Stored items:
--- START ---
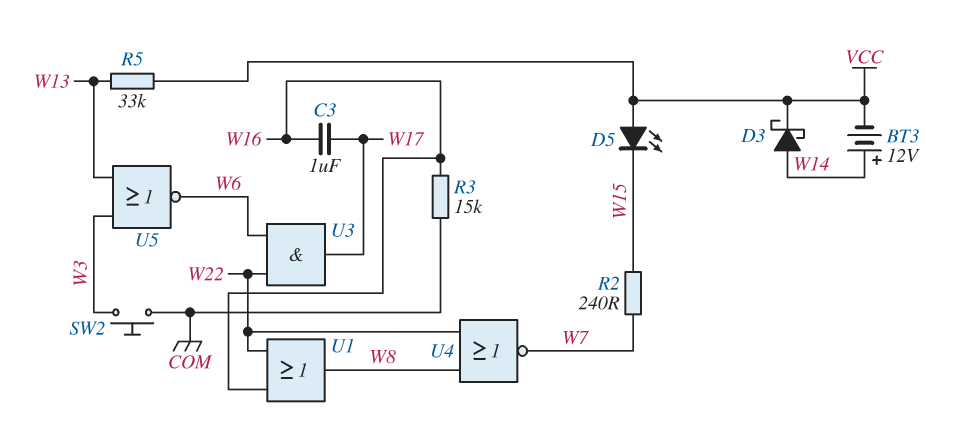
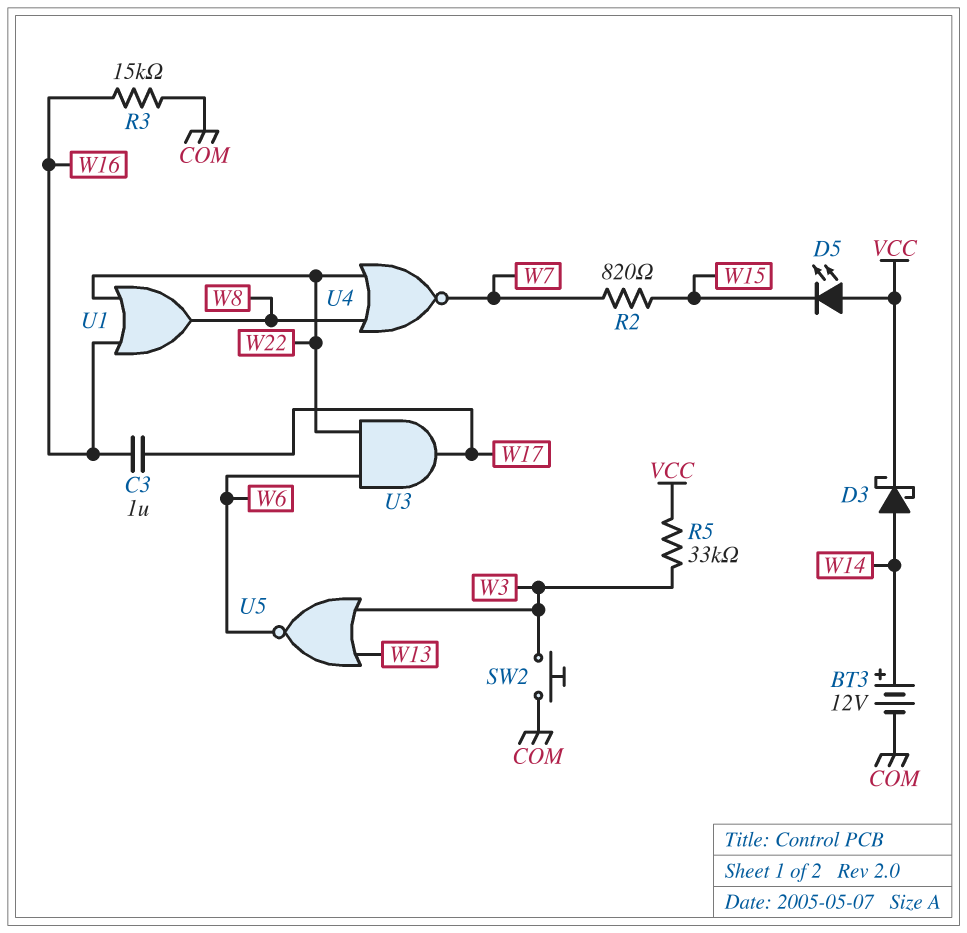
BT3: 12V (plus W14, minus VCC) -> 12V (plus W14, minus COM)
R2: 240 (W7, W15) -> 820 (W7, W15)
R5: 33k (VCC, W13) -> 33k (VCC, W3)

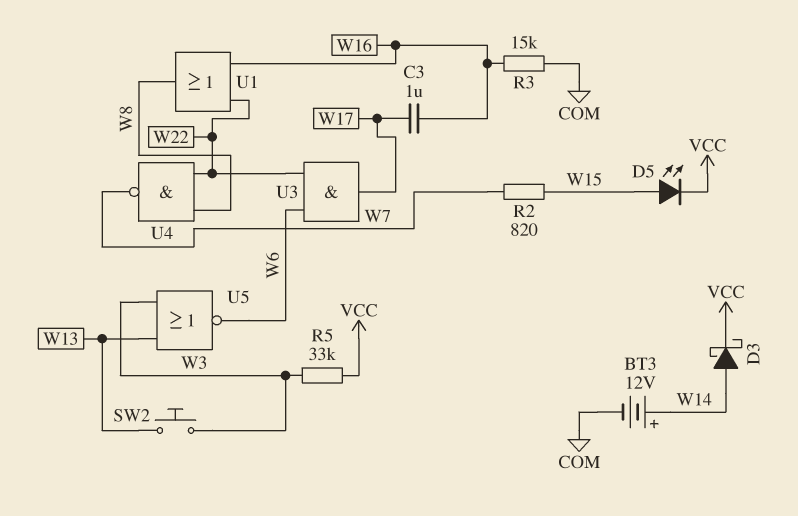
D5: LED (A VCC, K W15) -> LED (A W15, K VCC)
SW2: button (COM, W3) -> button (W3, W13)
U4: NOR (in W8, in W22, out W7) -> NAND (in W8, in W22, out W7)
--- END ---
**To do:** Print every line of the data exactly. Pictures do not belong in the copy.

**Solution for this problem:**
BT3: 12V (plus W14, minus VCC) -> 12V (plus W14, minus COM)
R2: 240 (W7, W15) -> 820 (W7, W15)
R5: 33k (VCC, W13) -> 33k (VCC, W3)

D5: LED (A VCC, K W15) -> LED (A W15, K VCC)
SW2: button (COM, W3) -> button (W3, W13)
U4: NOR (in W8, in W22, out W7) -> NAND (in W8, in W22, out W7)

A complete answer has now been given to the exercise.